» Work instructions: The output should hold exactly, and only, the lines from the line bearing "white brick A1:A4" through the last line of the listing below, and no pictures.

» Excerpted data:
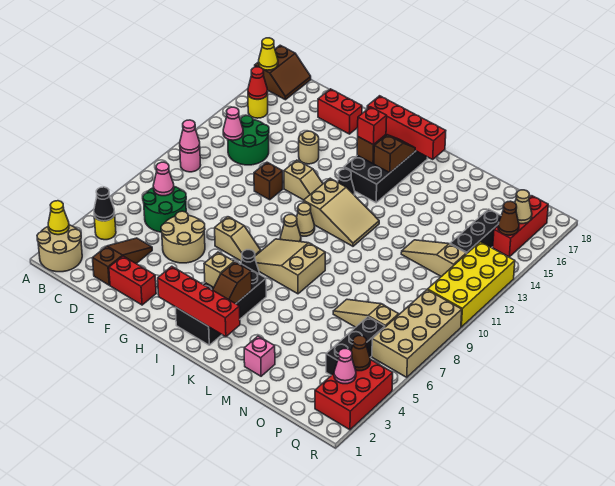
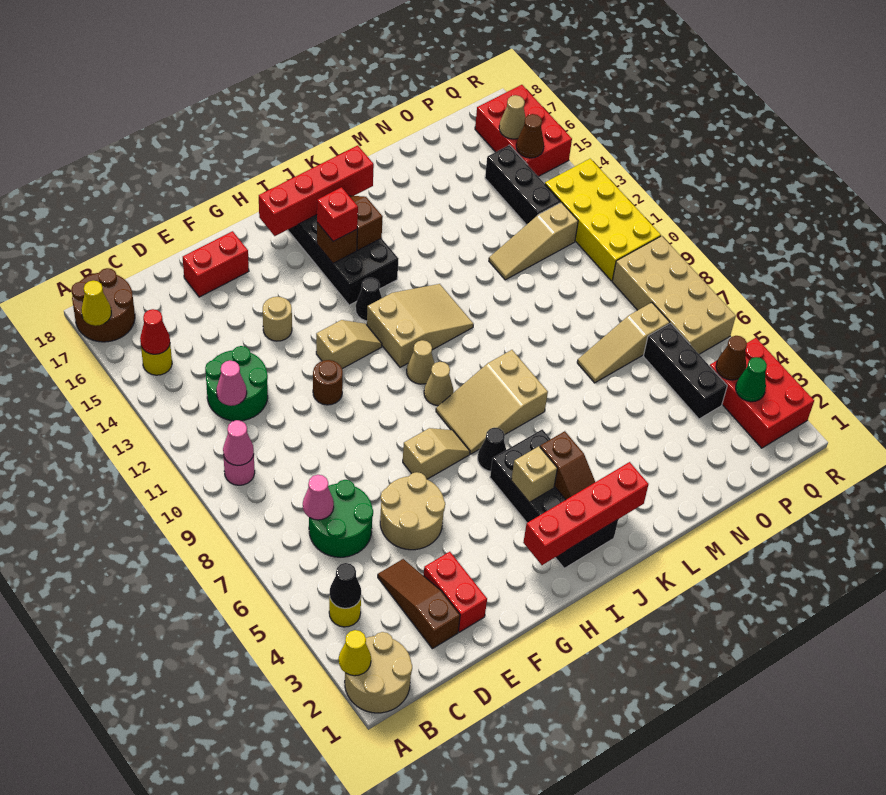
brown slope A17:B18 level 1 top A -> brown round brick A17:B18 level 1
red brick E2:F2 level 1 -> red brick E2:E3 level 1
brown brick F11 level 1 -> brown round brick F11 level 1
pink brick M2 level 1 -> none
pink cone Q3 level 2 -> green cone Q3 level 2
red brick Q15:Q17 level 1 -> red brick Q15:R17 level 1

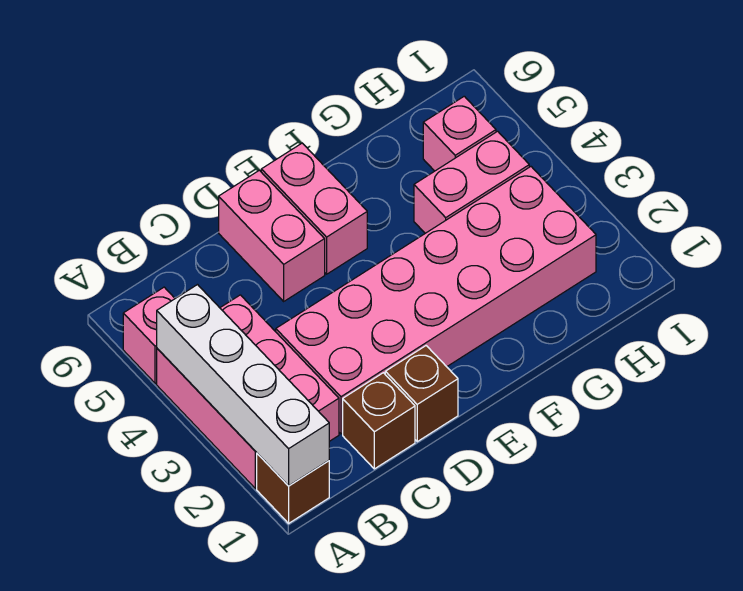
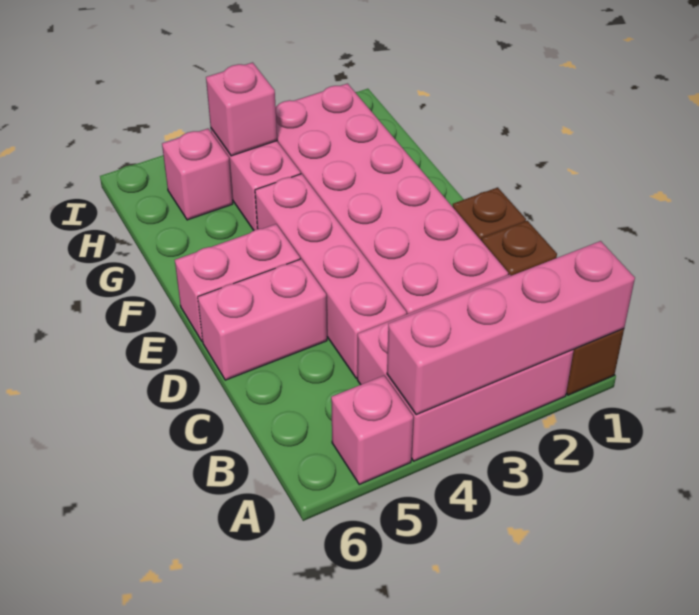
white brick A1:A4 level 2 -> pink brick A1:A4 level 2
none -> pink brick C4:F4 level 1
none -> pink brick H4 level 2

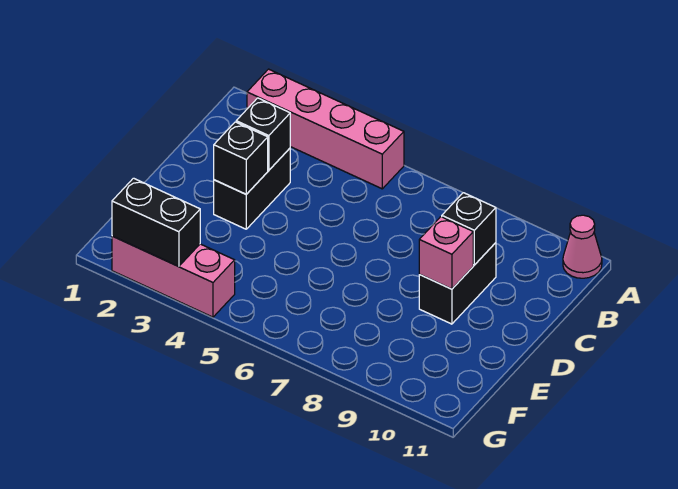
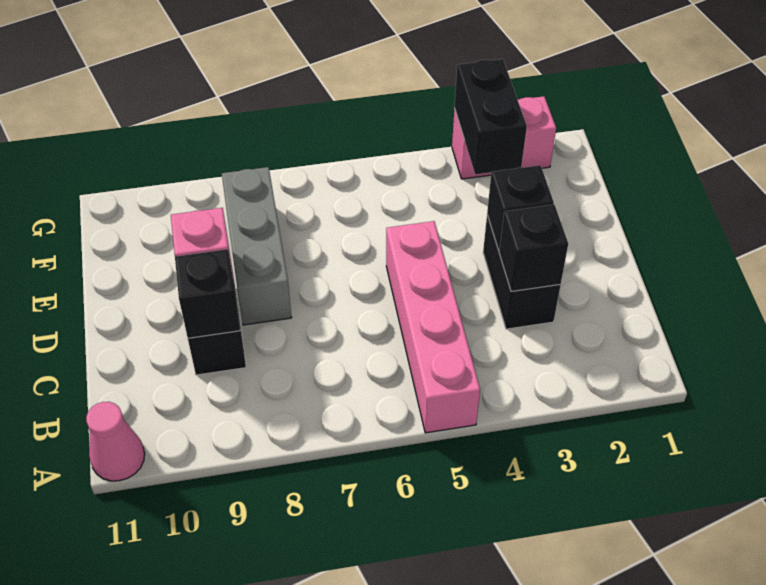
pink brick A2:A5 level 1 -> pink brick A5:D5 level 1
none -> grey brick D8:F8 level 1
pink brick G2:G4 level 1 -> pink brick G2:G3 level 1
black brick G2:G3 level 2 -> black brick F3:G3 level 2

» Result of this task:
white brick A1:A4 level 2 -> pink brick A1:A4 level 2
none -> pink brick C4:F4 level 1
none -> pink brick H4 level 2

pink brick A2:A5 level 1 -> pink brick A5:D5 level 1
none -> grey brick D8:F8 level 1
pink brick G2:G4 level 1 -> pink brick G2:G3 level 1
black brick G2:G3 level 2 -> black brick F3:G3 level 2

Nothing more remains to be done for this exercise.